- _Exercise aim_:
The line with "JP2 pin 1: VRAW -> GND" marks the start; please set it down along with all later lines through the end of the material, exactly, leaving out pictures.

(The records)

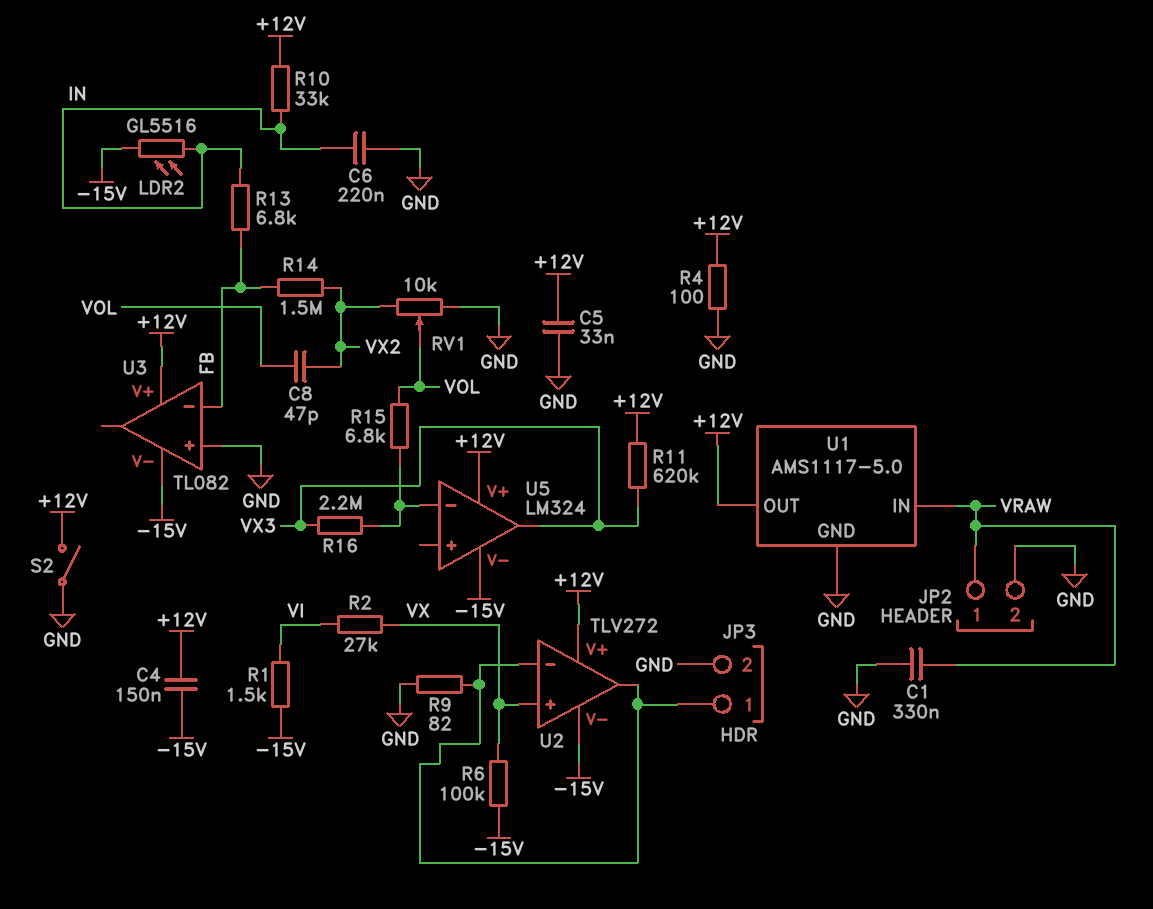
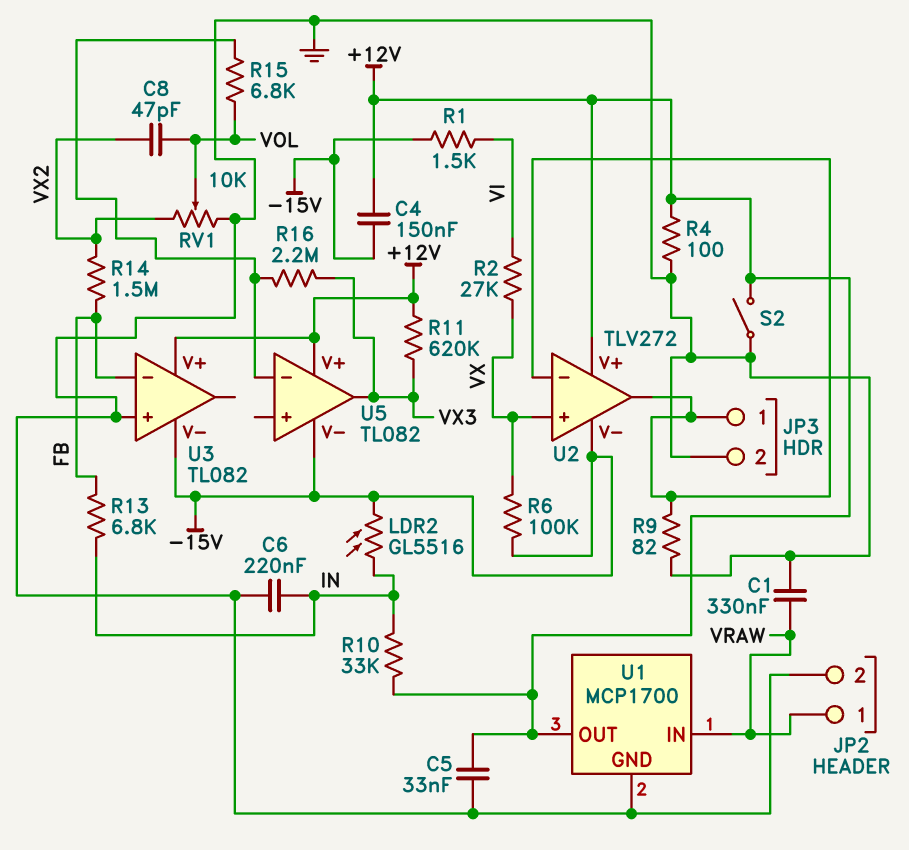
U1: AMS1117-5.0 -> MCP1700
U5: LM324 -> TL082

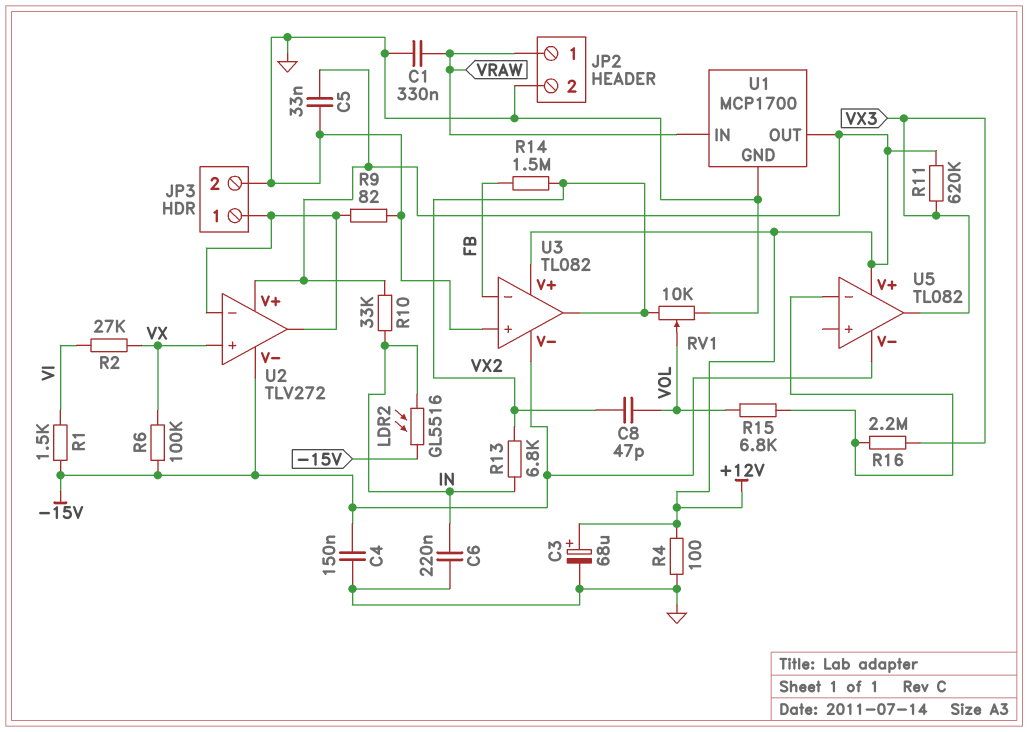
C3: none -> 68uF (plus +12V, minus GND)
C4: 150nF (+12V, -15V) -> 150nF (-15V, GND)
R13: 6.8k (FB, IN) -> 6.8k (IN, VX2)
S2: switch (+12V, GND) -> none
U3 pin out: none -> VX2

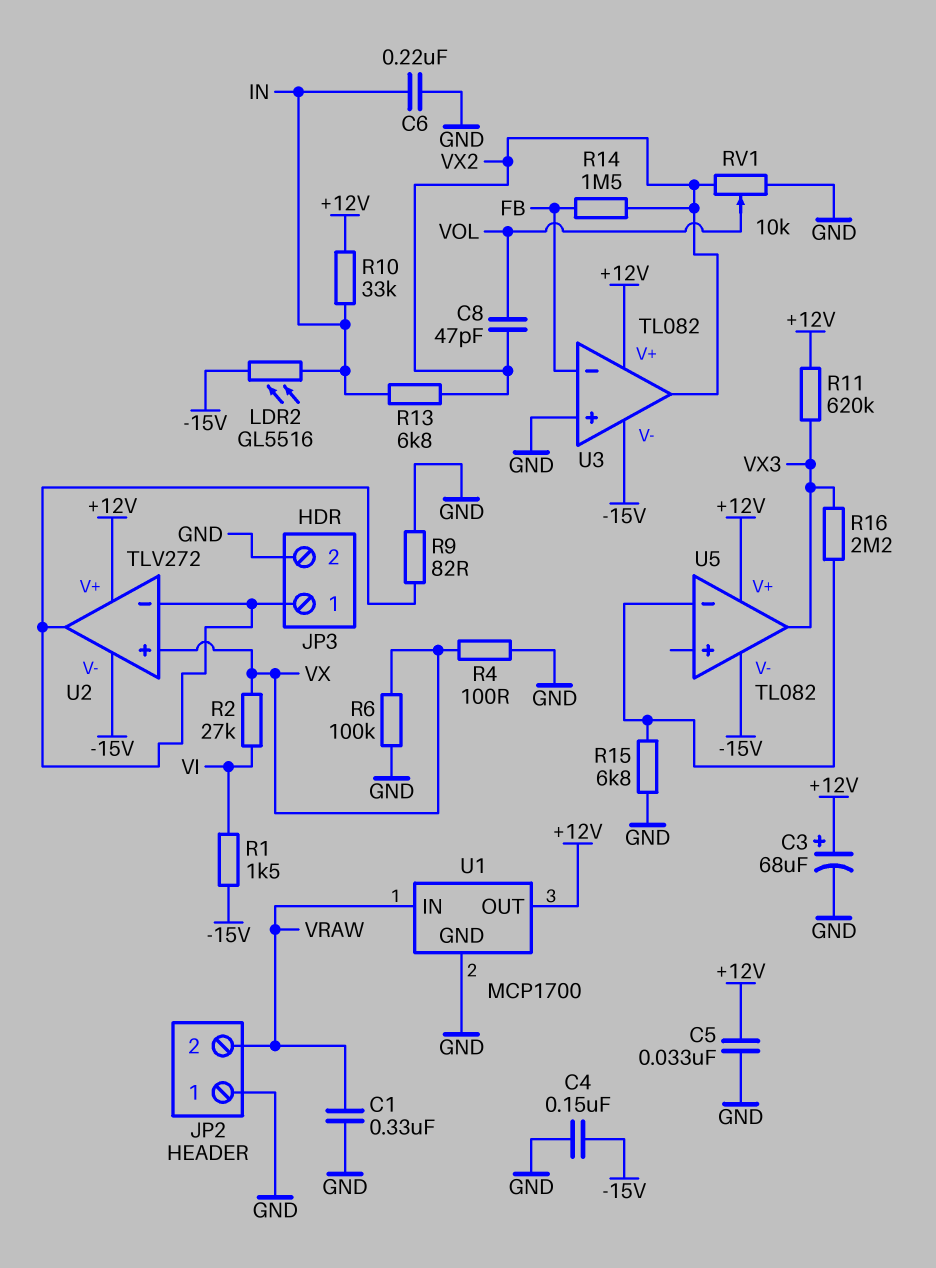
JP2 pin 1: VRAW -> GND
JP2 pin 2: GND -> VRAW
R4: 100 (+12V, GND) -> 100 (GND, VX)
R6: 100k (-15V, VX) -> 100k (GND, VX)
R15: 6.8k (U5/in-, VOL) -> 6.8k (GND, U5/in-)

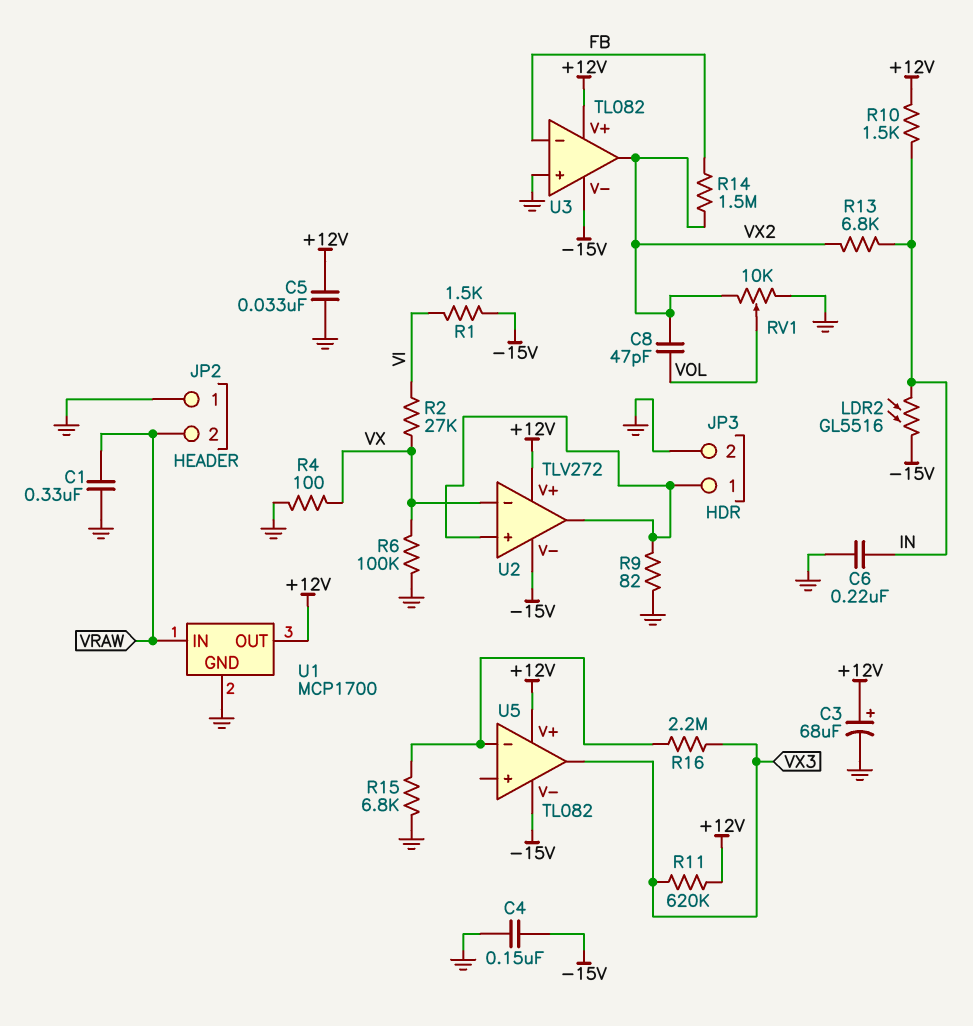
R10: 33k (+12V, IN) -> 1.5k (+12V, IN)
U2 pin in+: VX -> JP3/1
U2 pin in-: JP3/1 -> VX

(End The records)

- _Exercise response_:
JP2 pin 1: VRAW -> GND
JP2 pin 2: GND -> VRAW
R4: 100 (+12V, GND) -> 100 (GND, VX)
R6: 100k (-15V, VX) -> 100k (GND, VX)
R15: 6.8k (U5/in-, VOL) -> 6.8k (GND, U5/in-)

R10: 33k (+12V, IN) -> 1.5k (+12V, IN)
U2 pin in+: VX -> JP3/1
U2 pin in-: JP3/1 -> VX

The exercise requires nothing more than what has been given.